Segment Open

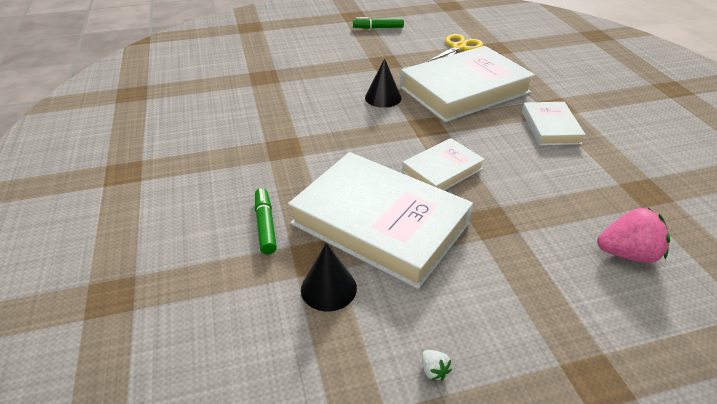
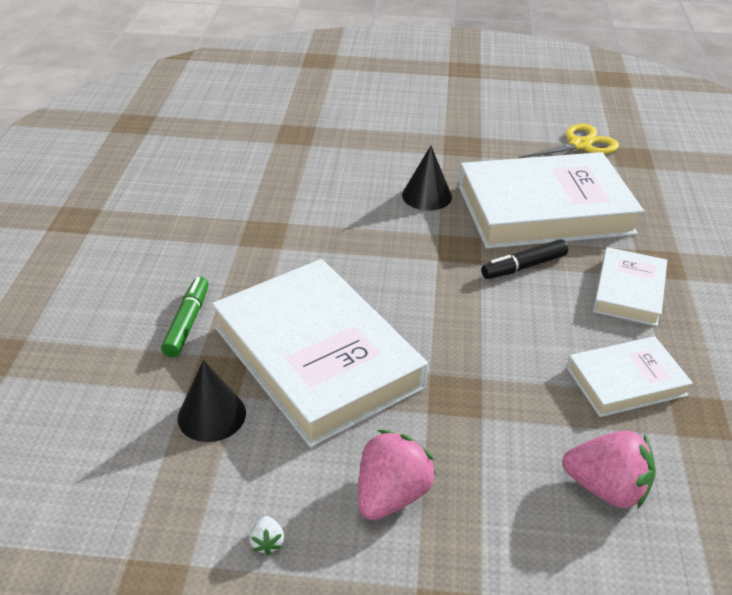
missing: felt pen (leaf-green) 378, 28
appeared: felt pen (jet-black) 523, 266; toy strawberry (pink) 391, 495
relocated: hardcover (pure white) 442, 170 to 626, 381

Segment Closed

EXERCISE PROMPT: Repeat, character for character, the lines from the one that holds "appeared: felt pen" to the final line of the material, inclusive, and no other lines.

EXERCISE SOLUTION:
appeared: felt pen (jet-black) 523, 266; toy strawberry (pink) 391, 495
relocated: hardcover (pure white) 442, 170 to 626, 381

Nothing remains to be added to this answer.